(Object tracking records)

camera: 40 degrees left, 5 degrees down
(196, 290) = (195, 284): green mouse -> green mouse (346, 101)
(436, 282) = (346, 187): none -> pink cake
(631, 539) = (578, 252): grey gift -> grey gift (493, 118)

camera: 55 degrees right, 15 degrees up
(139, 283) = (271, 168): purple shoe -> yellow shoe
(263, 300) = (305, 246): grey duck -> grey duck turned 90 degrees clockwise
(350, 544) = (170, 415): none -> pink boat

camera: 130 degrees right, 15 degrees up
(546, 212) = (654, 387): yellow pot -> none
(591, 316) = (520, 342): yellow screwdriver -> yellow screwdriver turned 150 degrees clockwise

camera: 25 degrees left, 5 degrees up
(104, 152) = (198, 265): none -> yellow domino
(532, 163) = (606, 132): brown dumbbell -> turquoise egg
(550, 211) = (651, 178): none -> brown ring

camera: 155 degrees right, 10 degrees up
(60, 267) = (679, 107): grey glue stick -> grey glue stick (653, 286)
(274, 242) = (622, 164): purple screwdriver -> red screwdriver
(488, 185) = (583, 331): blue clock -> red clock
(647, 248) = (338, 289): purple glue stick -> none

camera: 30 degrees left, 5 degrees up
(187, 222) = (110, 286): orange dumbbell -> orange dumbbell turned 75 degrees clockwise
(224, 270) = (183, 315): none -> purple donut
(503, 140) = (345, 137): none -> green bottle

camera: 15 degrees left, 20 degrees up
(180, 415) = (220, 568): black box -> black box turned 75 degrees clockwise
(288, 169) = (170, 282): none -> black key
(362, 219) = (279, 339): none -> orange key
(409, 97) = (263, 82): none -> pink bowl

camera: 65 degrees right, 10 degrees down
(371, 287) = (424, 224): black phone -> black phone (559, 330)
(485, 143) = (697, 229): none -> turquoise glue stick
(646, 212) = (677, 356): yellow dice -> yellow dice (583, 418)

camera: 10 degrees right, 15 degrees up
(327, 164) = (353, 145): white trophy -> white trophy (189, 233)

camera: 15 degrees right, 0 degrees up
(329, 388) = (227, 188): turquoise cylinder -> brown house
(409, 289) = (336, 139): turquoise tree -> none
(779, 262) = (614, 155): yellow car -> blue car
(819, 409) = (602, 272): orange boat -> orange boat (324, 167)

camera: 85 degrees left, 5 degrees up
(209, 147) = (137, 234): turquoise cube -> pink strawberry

*THE TASK:*
Go through the entries and copy every line that has "turned".

*TASK OUTPUT:*
(263, 300) = (305, 246): grey duck -> grey duck turned 90 degrees clockwise
(591, 316) = (520, 342): yellow screwdriver -> yellow screwdriver turned 150 degrees clockwise
(187, 222) = (110, 286): orange dumbbell -> orange dumbbell turned 75 degrees clockwise
(180, 415) = (220, 568): black box -> black box turned 75 degrees clockwise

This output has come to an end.